Dataset records
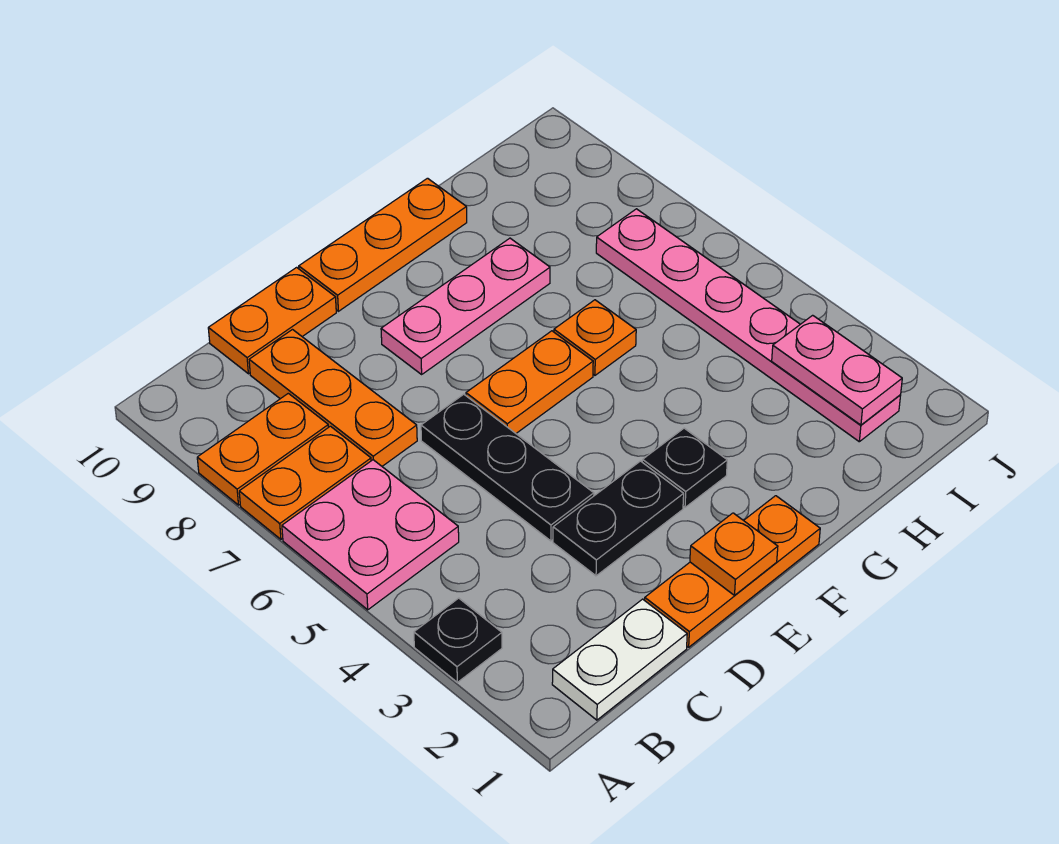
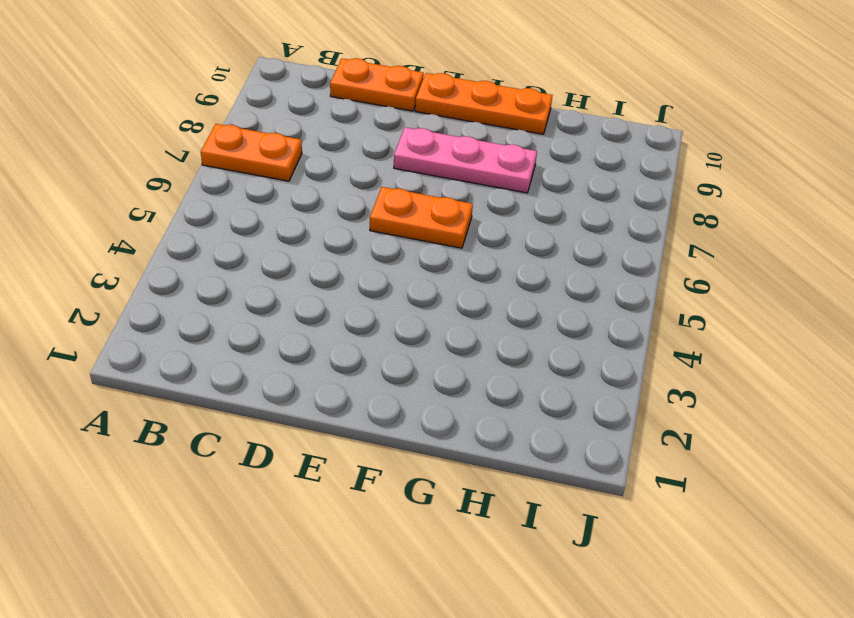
none -> black plate A3 level 1
none -> pink plate A5:B6 level 1
none -> orange plate A8:B8 level 1

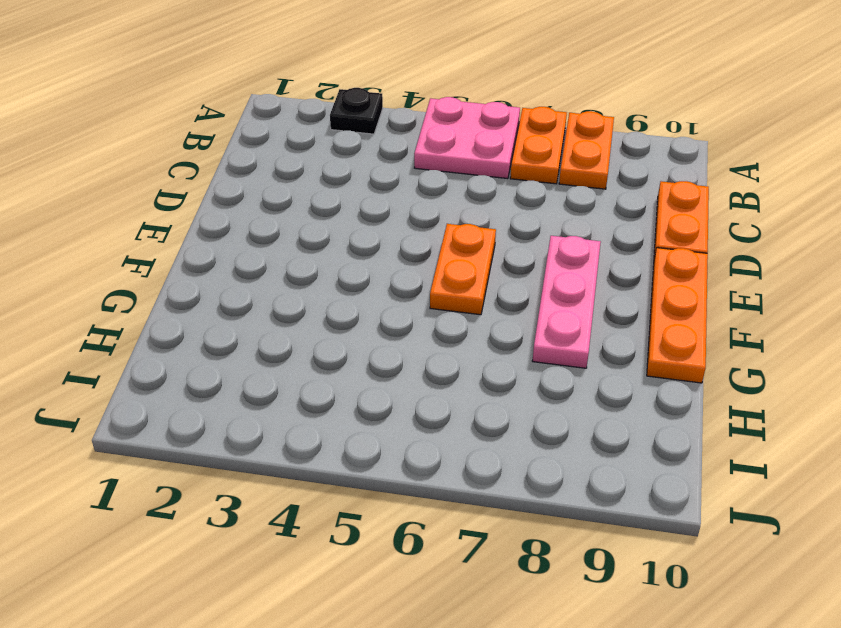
none -> white plate B1:C1 level 1
none -> orange plate C7:C9 level 1
none -> orange plate D1:F1 level 1

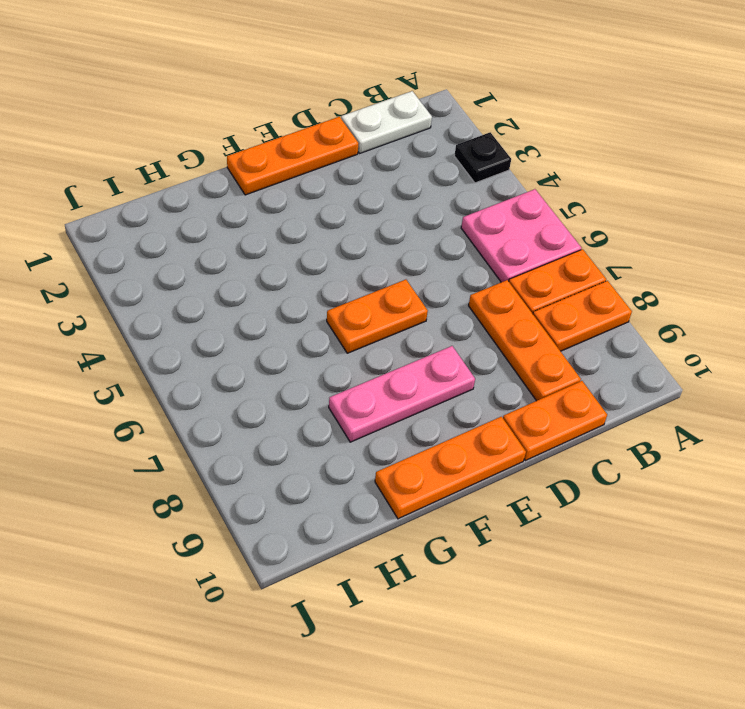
none -> black plate D3:E3 level 1
none -> black plate D4:D6 level 1
none -> black plate F3 level 1

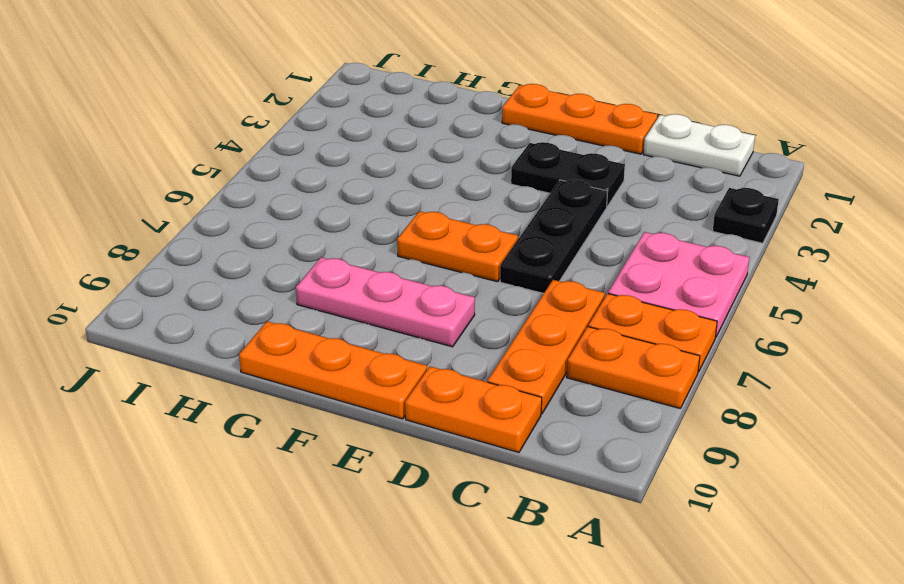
none -> black plate F3 level 1
none -> orange plate G6 level 1
none -> pink plate I2:I7 level 1

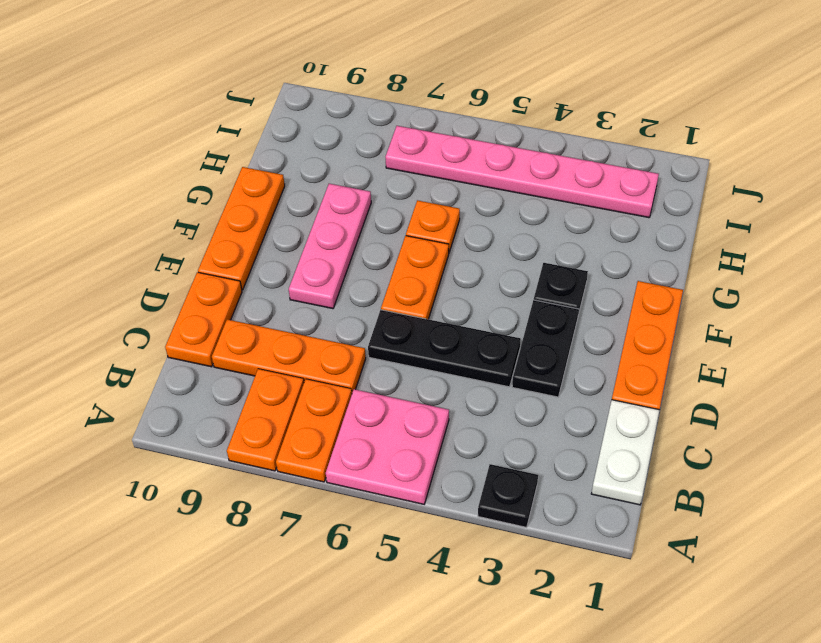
none -> orange plate E1 level 2
none -> pink plate I2:I3 level 2

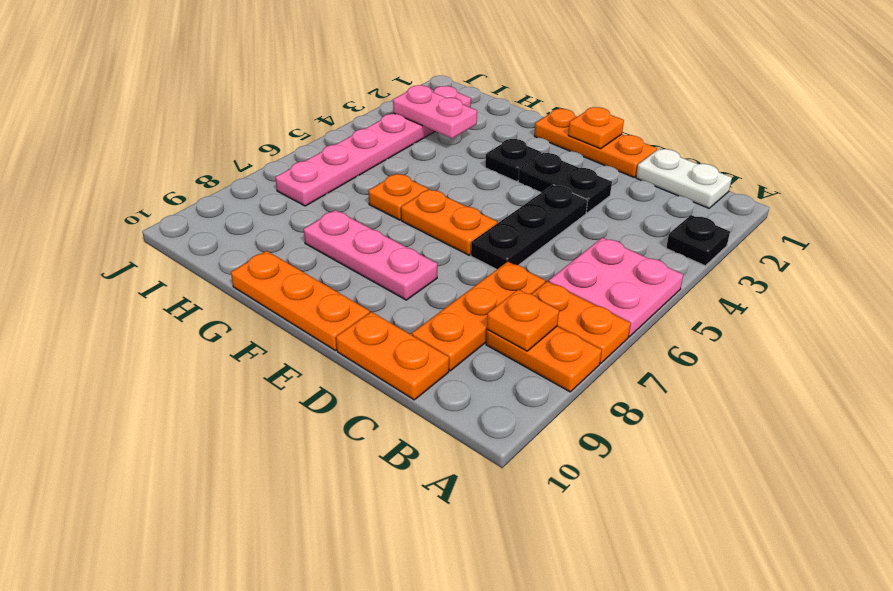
orange plate B8 level 2 -> none
pink plate H3:I3 level 2 -> pink plate I2:I3 level 2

Task directions
When a line in the data contains the string "black", copy that line.

Exercise solution
none -> black plate A3 level 1
none -> black plate D3:E3 level 1
none -> black plate D4:D6 level 1
none -> black plate F3 level 1
none -> black plate F3 level 1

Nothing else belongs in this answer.